### Assignment
Count up every line of the data in which "moved" occurs. The reply is one number and nothing more.
··· Source material ···
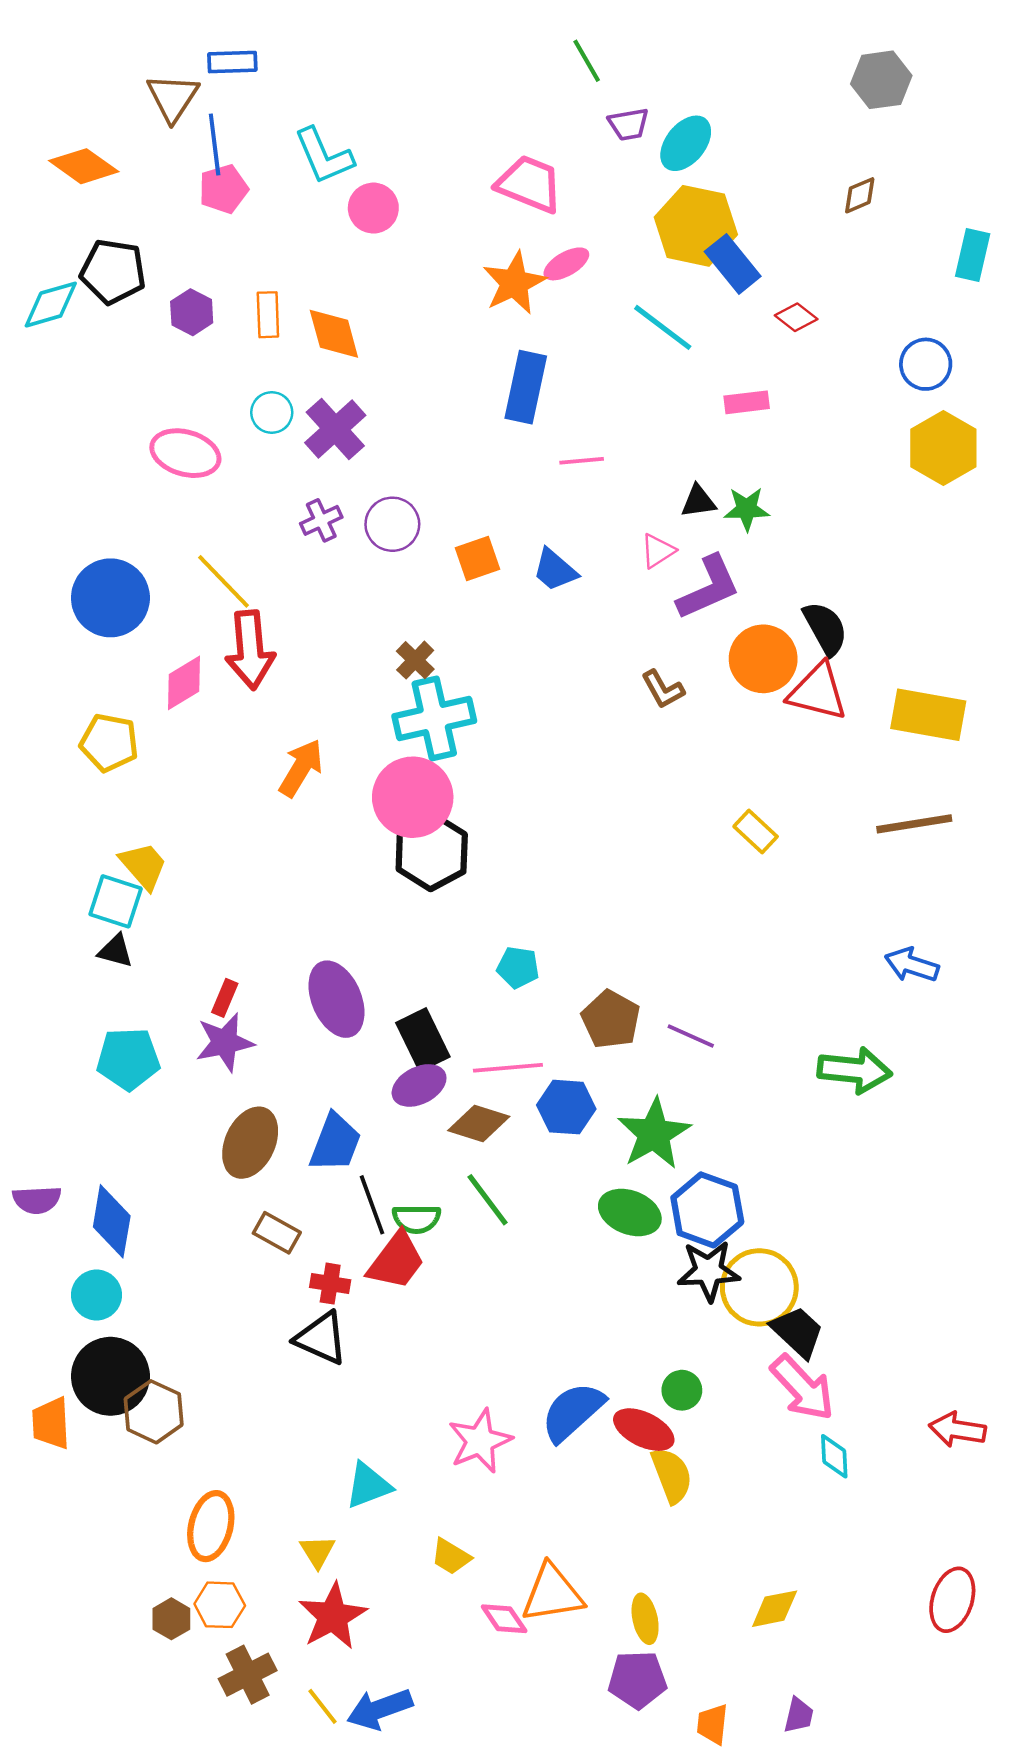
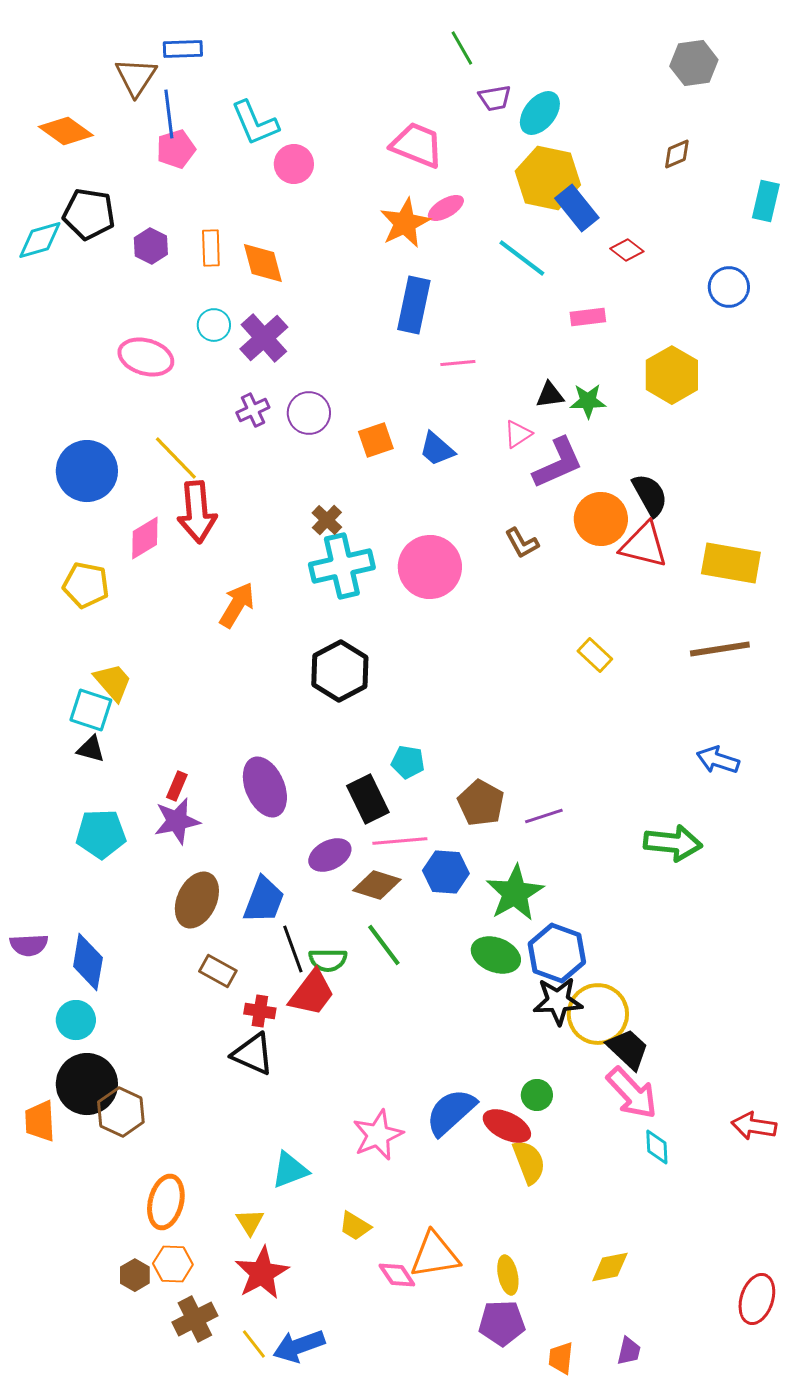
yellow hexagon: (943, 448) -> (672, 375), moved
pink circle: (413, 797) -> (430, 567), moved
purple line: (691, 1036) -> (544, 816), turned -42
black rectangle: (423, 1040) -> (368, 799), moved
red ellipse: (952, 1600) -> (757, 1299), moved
···
### Result
4